::: TASK INPUTS
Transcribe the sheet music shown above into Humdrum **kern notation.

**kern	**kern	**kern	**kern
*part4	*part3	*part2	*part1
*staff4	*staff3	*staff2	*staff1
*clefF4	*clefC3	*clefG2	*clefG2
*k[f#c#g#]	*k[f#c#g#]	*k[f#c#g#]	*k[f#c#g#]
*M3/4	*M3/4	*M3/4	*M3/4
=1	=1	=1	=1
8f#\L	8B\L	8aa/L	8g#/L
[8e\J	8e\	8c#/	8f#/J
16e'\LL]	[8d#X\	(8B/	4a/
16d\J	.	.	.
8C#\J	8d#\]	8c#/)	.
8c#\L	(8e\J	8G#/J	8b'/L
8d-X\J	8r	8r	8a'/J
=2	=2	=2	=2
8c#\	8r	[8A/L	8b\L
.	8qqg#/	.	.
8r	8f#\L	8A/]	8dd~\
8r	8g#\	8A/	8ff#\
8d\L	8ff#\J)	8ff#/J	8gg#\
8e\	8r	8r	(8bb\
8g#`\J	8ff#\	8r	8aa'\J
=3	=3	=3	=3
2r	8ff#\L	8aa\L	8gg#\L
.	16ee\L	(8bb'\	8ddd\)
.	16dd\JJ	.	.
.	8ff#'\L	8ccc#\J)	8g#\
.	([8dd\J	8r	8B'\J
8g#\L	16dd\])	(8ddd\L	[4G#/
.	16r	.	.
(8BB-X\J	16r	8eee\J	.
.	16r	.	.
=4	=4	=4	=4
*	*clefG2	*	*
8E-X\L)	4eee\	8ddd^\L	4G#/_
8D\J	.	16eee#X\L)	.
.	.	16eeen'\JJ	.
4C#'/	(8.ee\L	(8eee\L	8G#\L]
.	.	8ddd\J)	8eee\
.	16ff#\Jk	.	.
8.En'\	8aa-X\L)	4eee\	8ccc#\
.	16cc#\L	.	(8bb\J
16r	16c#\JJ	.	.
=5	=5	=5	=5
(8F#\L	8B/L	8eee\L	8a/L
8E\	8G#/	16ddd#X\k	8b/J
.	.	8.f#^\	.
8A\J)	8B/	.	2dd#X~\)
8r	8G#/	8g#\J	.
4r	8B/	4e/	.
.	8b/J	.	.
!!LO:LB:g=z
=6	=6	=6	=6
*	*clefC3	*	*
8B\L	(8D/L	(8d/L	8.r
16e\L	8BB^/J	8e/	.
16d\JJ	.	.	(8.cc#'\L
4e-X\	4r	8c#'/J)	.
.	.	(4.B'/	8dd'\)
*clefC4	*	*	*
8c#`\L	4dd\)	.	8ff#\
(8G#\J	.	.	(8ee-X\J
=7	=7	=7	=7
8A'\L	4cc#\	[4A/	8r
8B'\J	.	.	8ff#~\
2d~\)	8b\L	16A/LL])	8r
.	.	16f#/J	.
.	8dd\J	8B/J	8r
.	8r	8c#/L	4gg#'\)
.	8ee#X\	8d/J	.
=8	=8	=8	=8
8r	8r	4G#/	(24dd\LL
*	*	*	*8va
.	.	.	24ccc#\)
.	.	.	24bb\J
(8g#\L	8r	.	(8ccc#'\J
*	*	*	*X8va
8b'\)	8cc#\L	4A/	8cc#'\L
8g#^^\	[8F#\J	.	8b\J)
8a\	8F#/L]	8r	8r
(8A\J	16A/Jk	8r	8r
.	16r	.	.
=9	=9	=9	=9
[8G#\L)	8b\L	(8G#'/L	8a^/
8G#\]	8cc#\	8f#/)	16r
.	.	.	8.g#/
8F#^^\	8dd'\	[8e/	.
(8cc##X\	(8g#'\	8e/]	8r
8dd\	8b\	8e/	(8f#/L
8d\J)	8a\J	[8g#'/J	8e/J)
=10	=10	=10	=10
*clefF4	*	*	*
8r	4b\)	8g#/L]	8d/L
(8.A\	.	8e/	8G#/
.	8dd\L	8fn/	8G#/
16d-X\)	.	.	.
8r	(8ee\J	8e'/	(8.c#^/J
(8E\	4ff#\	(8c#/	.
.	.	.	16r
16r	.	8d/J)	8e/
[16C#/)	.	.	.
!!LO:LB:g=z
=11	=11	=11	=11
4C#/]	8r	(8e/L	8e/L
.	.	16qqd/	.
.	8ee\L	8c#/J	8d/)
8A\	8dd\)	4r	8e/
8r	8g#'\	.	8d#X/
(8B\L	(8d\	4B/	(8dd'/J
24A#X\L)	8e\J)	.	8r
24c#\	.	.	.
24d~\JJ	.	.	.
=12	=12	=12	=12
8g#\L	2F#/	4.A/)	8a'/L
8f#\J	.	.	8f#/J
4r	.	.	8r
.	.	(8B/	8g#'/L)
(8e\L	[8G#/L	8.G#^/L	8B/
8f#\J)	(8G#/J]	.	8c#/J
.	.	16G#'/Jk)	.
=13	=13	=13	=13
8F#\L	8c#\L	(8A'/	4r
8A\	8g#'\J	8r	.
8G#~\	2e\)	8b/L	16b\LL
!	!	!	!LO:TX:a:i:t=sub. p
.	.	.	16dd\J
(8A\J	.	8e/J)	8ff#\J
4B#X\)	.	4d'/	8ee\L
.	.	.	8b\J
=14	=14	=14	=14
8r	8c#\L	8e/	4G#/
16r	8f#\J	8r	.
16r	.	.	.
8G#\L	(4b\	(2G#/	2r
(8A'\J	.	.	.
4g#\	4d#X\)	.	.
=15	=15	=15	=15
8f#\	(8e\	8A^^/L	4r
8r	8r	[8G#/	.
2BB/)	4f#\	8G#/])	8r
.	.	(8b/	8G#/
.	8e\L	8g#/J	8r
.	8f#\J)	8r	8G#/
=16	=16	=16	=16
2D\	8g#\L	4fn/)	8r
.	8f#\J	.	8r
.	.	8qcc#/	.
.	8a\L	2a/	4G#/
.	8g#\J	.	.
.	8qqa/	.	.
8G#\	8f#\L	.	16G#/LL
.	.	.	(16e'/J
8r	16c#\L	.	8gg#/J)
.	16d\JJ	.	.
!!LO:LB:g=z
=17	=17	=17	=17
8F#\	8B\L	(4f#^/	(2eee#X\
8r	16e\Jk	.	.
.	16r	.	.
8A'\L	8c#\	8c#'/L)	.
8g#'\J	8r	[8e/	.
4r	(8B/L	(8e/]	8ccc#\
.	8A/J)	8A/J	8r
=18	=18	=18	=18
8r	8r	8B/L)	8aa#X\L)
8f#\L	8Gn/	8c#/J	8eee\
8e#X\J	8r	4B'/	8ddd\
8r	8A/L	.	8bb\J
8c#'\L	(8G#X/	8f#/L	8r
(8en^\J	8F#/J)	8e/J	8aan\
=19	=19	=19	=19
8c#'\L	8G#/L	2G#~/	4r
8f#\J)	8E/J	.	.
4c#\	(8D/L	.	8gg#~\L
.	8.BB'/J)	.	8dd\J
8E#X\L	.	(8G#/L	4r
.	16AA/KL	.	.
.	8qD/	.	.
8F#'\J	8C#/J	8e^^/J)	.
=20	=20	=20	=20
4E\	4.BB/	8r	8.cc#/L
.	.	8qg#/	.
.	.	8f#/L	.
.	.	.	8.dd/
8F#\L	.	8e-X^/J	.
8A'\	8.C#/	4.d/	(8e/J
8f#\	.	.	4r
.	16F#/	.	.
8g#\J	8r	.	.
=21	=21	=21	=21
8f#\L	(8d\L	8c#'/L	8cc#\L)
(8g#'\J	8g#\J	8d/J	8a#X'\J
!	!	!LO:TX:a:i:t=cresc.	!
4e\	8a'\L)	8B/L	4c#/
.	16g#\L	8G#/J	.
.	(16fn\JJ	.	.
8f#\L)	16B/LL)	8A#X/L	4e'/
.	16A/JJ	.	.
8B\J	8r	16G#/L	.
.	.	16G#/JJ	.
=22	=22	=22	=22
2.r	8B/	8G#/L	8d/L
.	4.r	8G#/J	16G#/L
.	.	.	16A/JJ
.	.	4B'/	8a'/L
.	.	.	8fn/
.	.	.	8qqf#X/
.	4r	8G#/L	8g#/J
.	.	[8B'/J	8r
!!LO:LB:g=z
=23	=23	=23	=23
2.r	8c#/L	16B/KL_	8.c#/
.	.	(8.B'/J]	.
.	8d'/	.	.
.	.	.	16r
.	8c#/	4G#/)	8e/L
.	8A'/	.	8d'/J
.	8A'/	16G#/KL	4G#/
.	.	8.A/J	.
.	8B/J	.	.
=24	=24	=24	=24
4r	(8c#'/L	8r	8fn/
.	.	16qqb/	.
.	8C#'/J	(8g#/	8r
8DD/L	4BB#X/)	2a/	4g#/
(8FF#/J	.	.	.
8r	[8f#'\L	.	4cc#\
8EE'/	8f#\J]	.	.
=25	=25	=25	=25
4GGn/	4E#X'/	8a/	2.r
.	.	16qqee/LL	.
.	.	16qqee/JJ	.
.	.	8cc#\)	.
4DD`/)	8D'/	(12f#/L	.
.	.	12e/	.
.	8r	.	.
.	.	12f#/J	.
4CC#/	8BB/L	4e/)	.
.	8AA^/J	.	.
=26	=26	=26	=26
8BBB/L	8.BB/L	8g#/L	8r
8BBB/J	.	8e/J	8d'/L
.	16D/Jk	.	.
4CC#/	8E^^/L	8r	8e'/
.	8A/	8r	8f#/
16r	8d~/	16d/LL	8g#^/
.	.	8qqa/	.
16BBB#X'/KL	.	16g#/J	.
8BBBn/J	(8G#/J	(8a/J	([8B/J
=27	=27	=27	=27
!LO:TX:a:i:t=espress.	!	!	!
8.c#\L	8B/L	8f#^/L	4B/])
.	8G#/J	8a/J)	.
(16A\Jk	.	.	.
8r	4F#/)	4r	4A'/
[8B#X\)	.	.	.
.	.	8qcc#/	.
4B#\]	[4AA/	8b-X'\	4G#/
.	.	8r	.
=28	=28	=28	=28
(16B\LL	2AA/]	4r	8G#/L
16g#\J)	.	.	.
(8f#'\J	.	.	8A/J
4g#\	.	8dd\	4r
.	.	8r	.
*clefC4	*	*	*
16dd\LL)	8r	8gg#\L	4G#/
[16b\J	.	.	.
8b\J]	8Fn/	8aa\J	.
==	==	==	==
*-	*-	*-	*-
::::::
TASK PROMPT
Gather every line of the listing above that contains the string "kern", copying each such line in full. Case counts.

FULL RESPONSE
Transcribe the sheet music shown above into Humdrum **kern notation.
**kern	**kern	**kern	**kern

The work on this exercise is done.